Problem description >>
Using the records below, give again exactly the lines from the line that contains "door: (194, 197) -> (1378, 128), width x1.38" through the line that contains "plant: (355, 974) -> (732, 852), moved", both ends included, and only those.

Data items:
__________

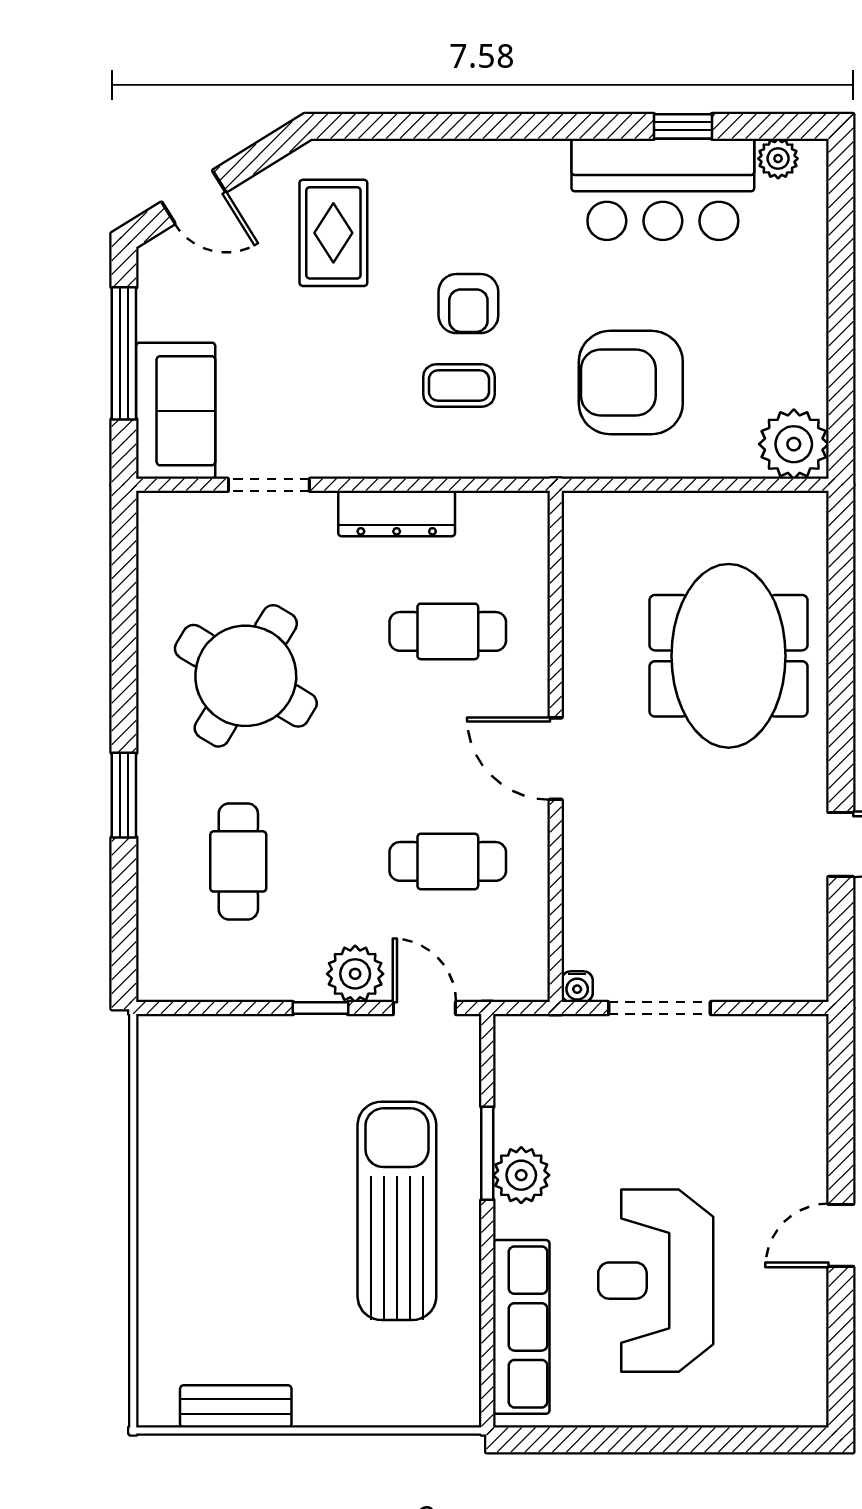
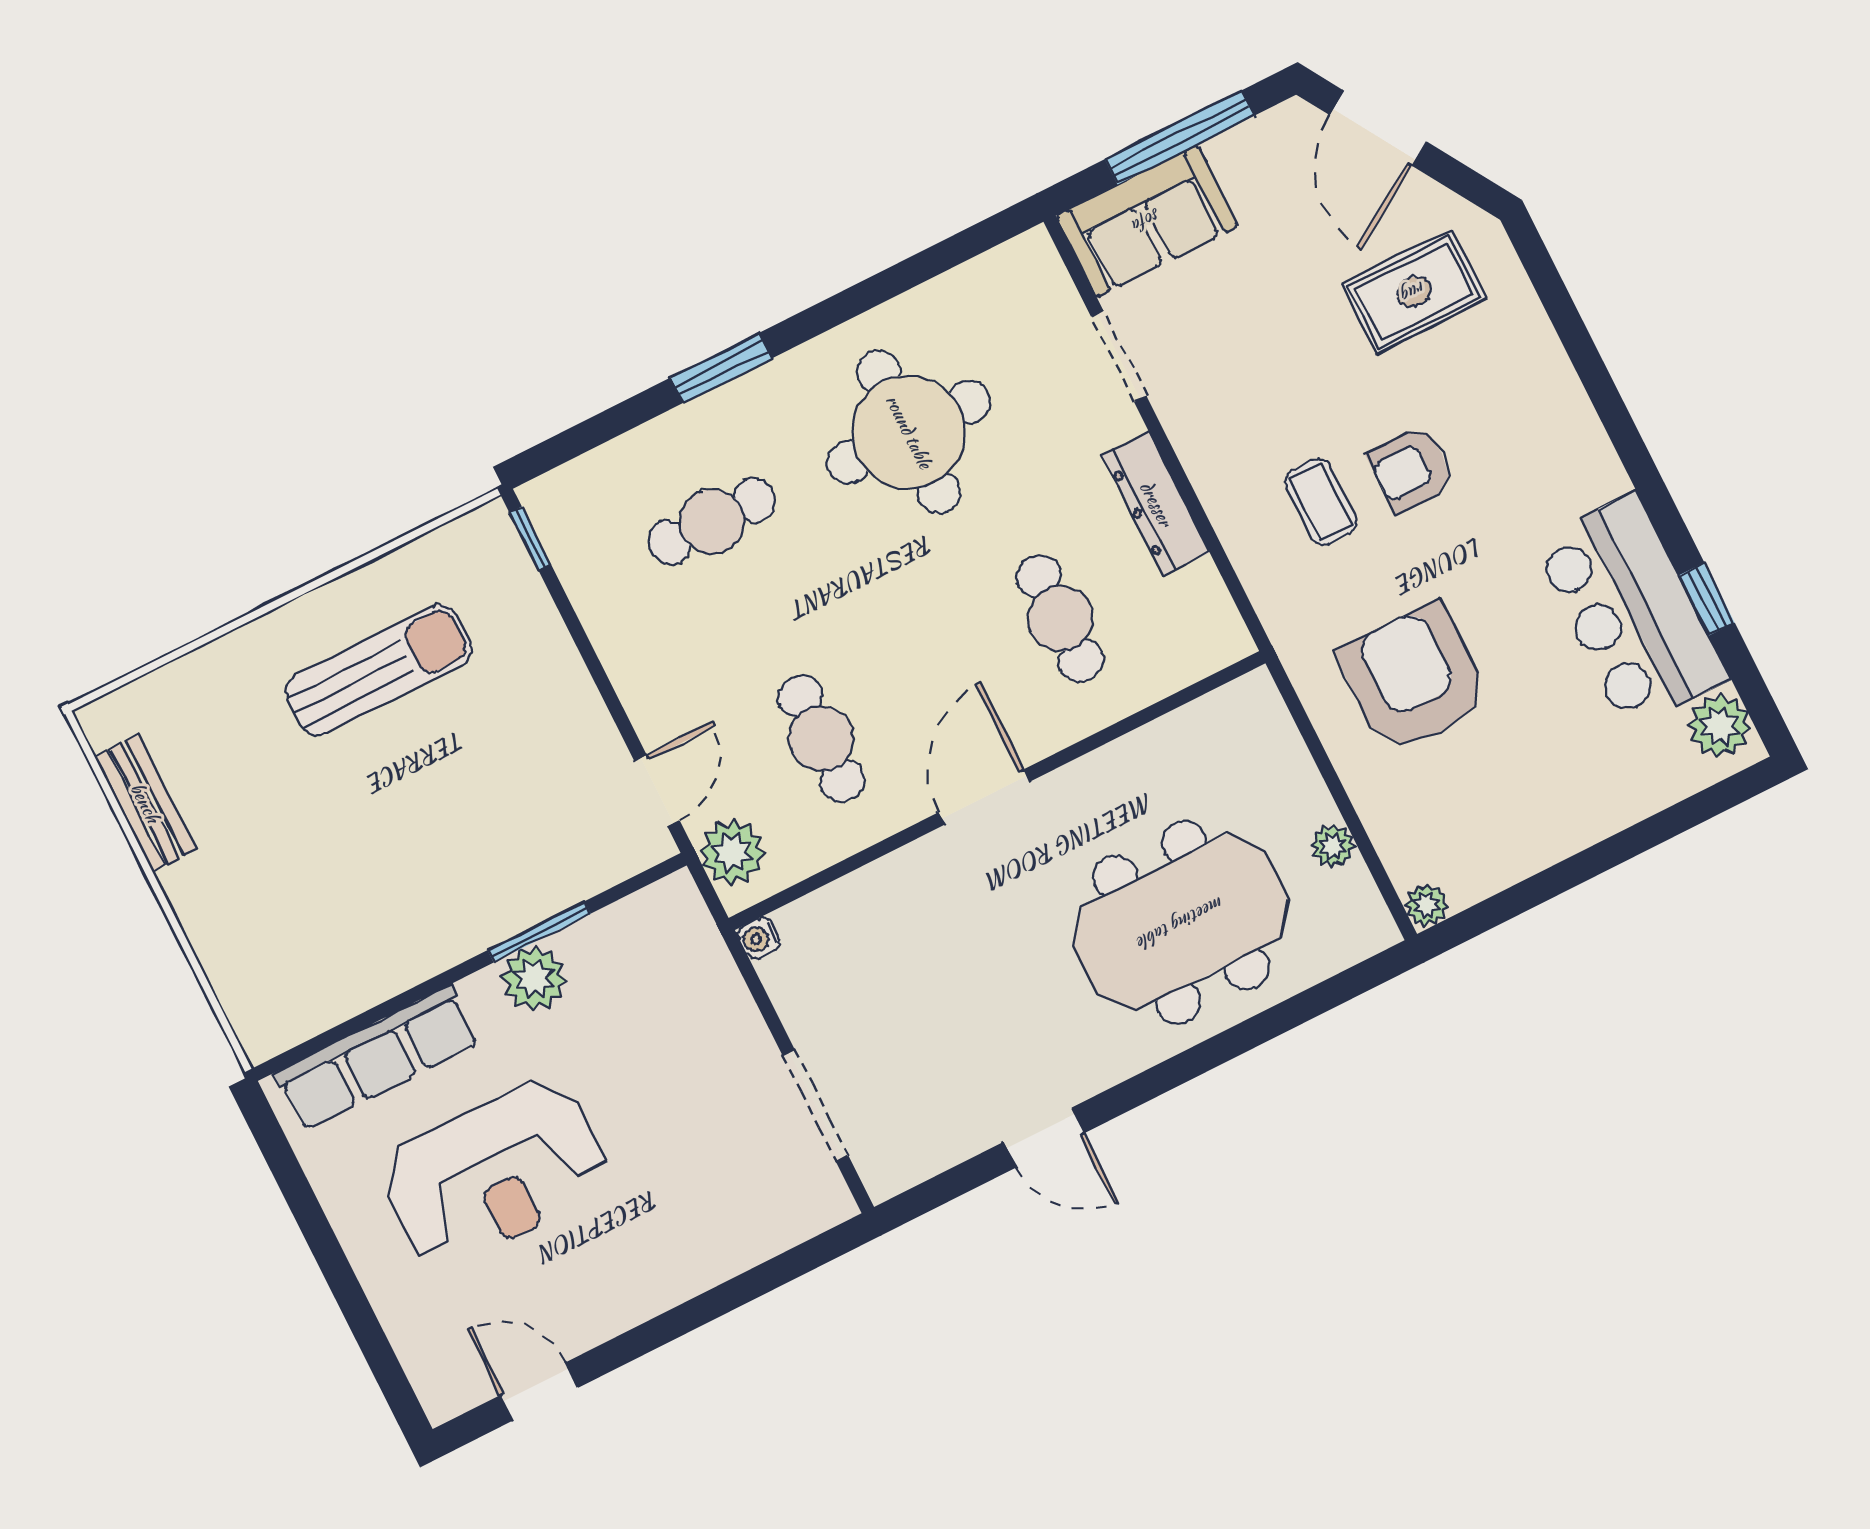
plant: (778, 159) -> (1719, 726), width x1.38, depth x1.38
door: (194, 197) -> (1378, 128), width x1.38
plant: (794, 444) -> (1427, 905), width x0.53, depth x0.53
plant: (728, 510) -> (1333, 846), added
round table: (246, 676) -> (909, 432), turned -31
plant: (355, 974) -> (732, 852), moved
window: (320, 1008) -> (530, 538), moved
doorway: (660, 1008) -> (815, 1106), moved
sun lounger: (397, 1211) -> (379, 670), moved, width x0.73, depth x0.75
door: (841, 1235) -> (539, 1391), moved
reception desk: (656, 1281) -> (495, 1173), turned 180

__________

Written solution >>
door: (194, 197) -> (1378, 128), width x1.38
plant: (794, 444) -> (1427, 905), width x0.53, depth x0.53
plant: (728, 510) -> (1333, 846), added
round table: (246, 676) -> (909, 432), turned -31
plant: (355, 974) -> (732, 852), moved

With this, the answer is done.